**What you are asked to do:**
Your answer must be an exact copy of the records below, with no pictures in it.

**Records for this exercise:**

#####

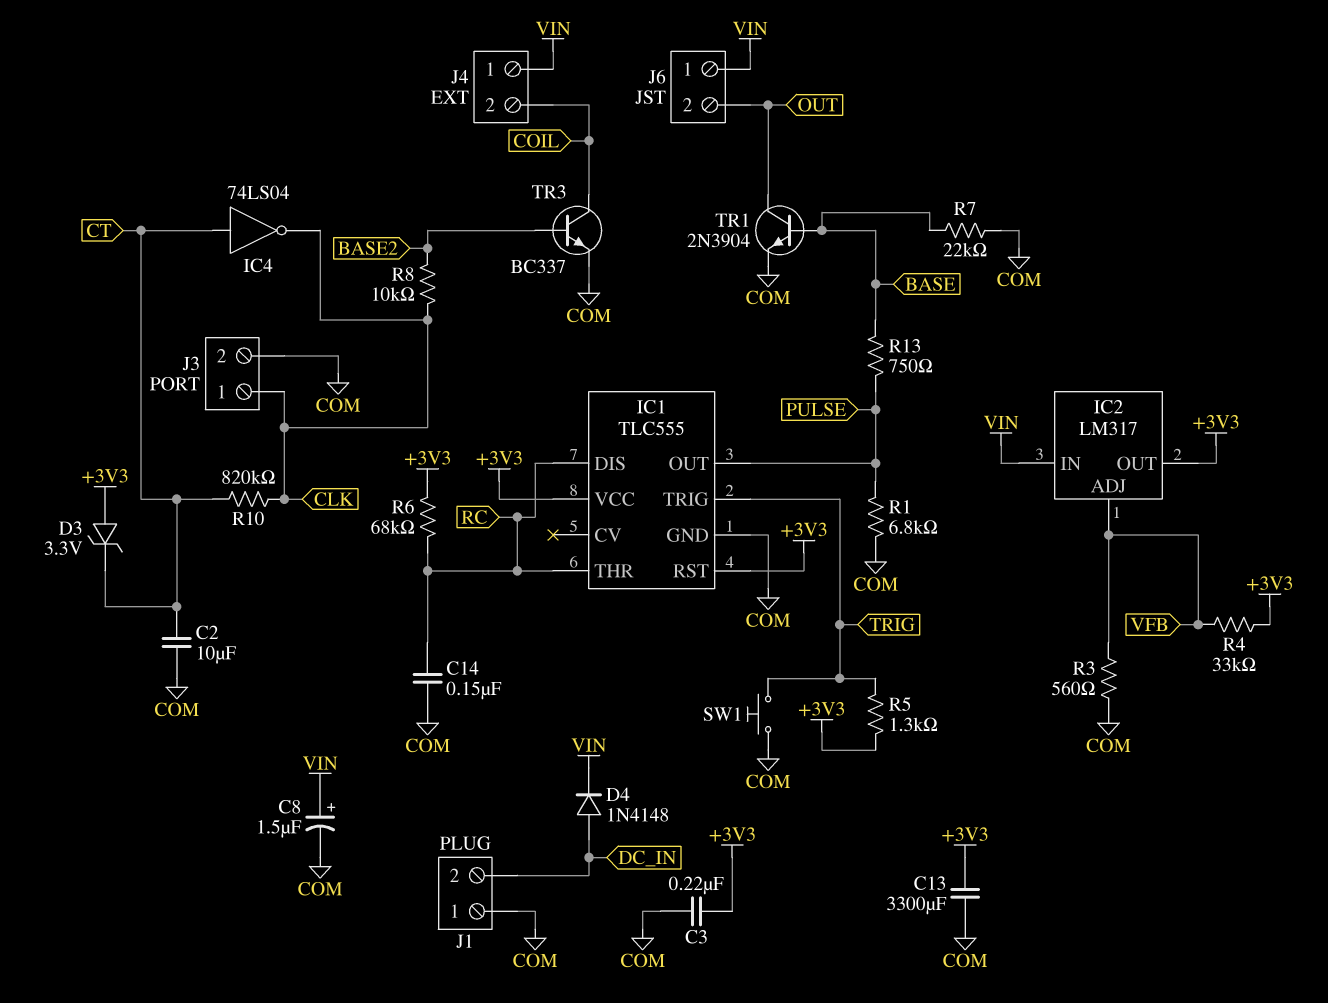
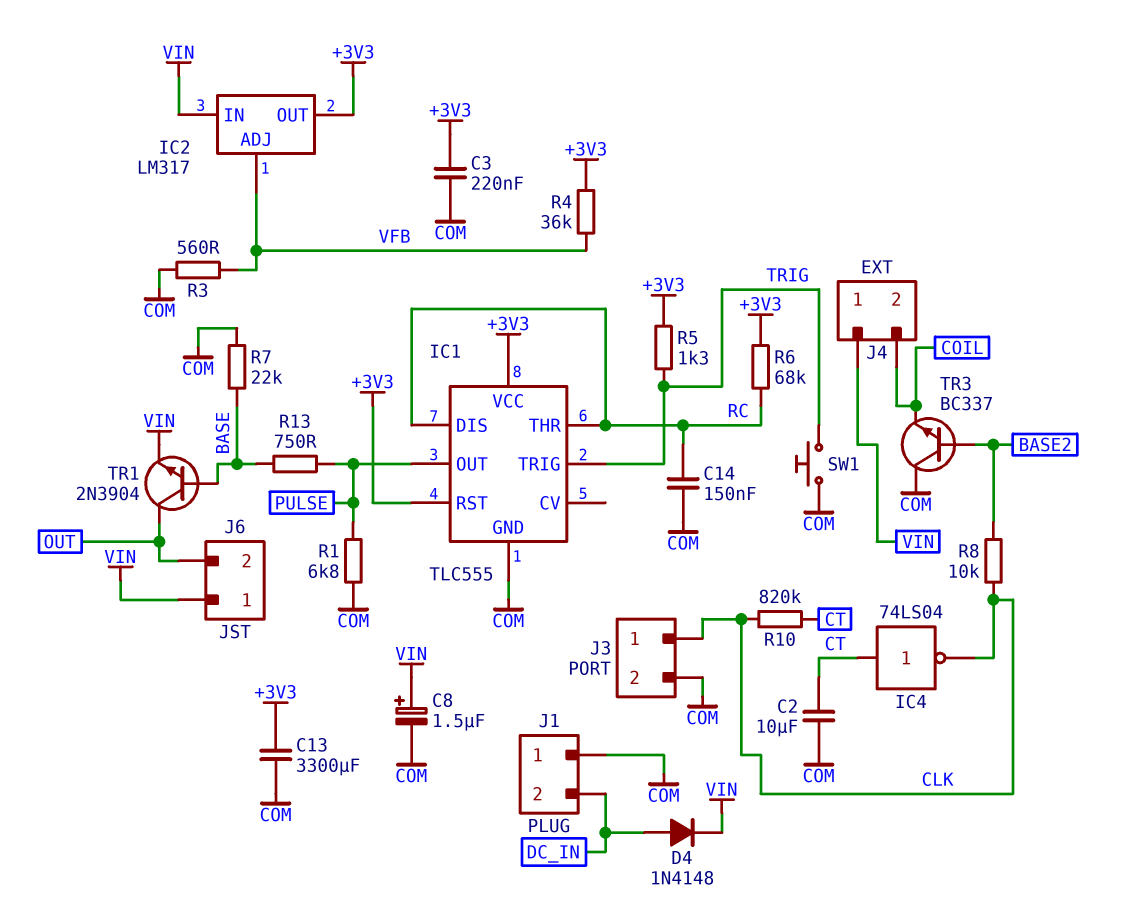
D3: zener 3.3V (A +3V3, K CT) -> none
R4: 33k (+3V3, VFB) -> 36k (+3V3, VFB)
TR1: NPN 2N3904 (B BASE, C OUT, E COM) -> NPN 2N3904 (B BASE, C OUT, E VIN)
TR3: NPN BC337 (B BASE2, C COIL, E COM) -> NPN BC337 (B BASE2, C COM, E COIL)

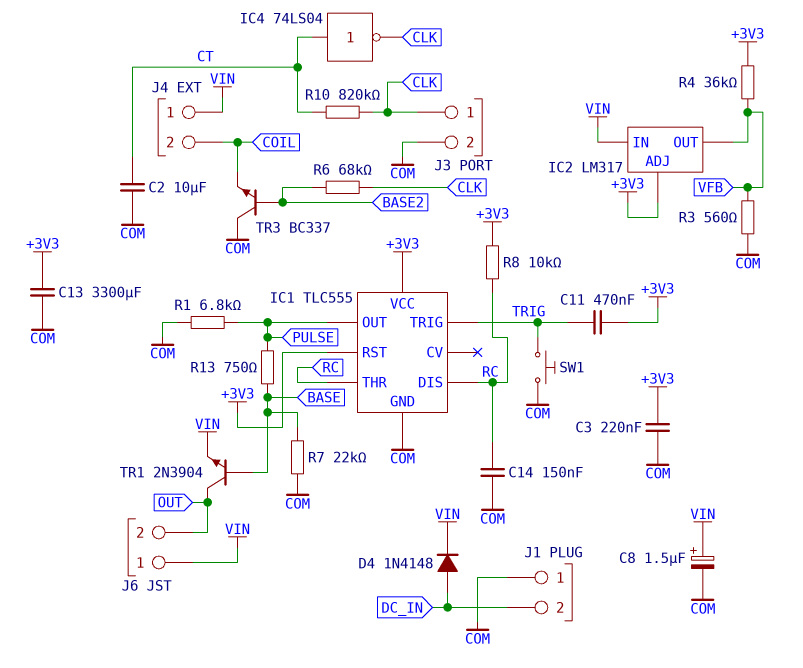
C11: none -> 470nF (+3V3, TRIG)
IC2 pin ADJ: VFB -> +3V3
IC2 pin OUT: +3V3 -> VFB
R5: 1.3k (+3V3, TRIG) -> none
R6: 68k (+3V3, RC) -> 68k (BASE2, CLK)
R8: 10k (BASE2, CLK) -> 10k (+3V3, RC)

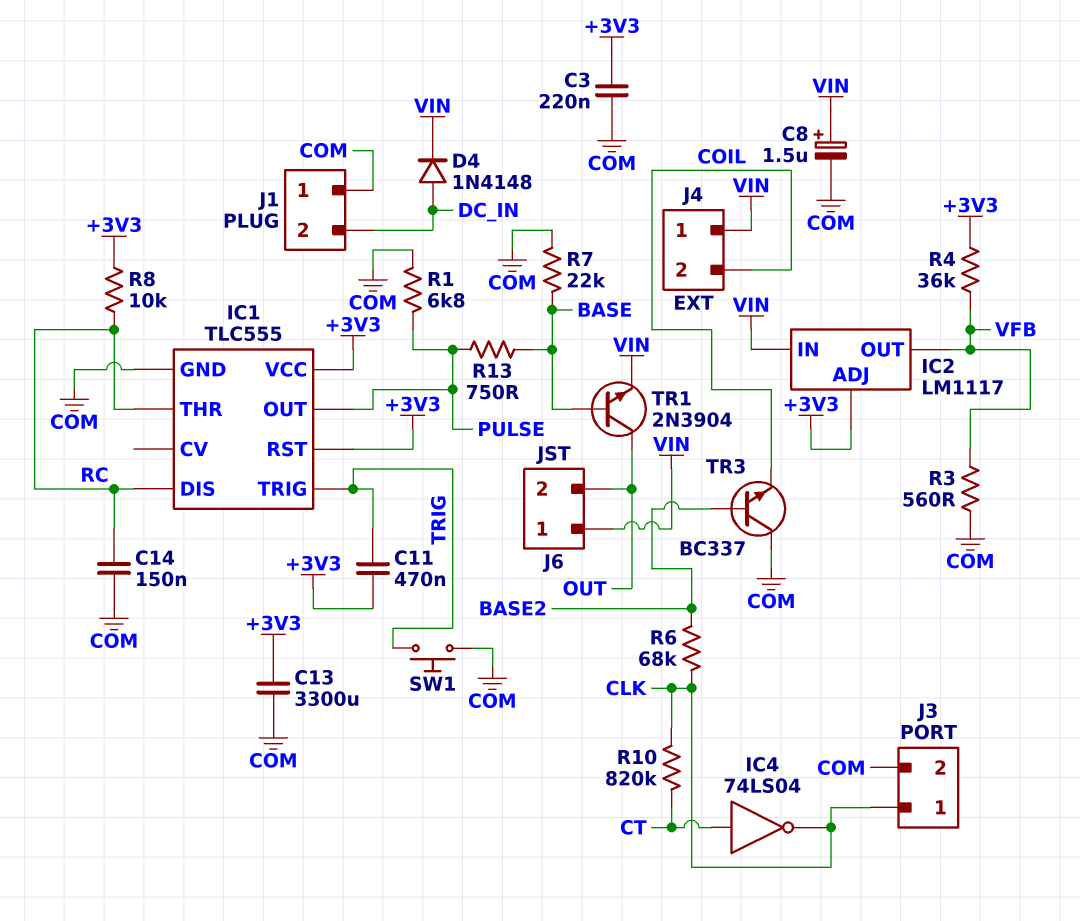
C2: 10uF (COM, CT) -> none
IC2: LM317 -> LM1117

#####

**Exercise solution:**
D3: zener 3.3V (A +3V3, K CT) -> none
R4: 33k (+3V3, VFB) -> 36k (+3V3, VFB)
TR1: NPN 2N3904 (B BASE, C OUT, E COM) -> NPN 2N3904 (B BASE, C OUT, E VIN)
TR3: NPN BC337 (B BASE2, C COIL, E COM) -> NPN BC337 (B BASE2, C COM, E COIL)

C11: none -> 470nF (+3V3, TRIG)
IC2 pin ADJ: VFB -> +3V3
IC2 pin OUT: +3V3 -> VFB
R5: 1.3k (+3V3, TRIG) -> none
R6: 68k (+3V3, RC) -> 68k (BASE2, CLK)
R8: 10k (BASE2, CLK) -> 10k (+3V3, RC)

C2: 10uF (COM, CT) -> none
IC2: LM317 -> LM1117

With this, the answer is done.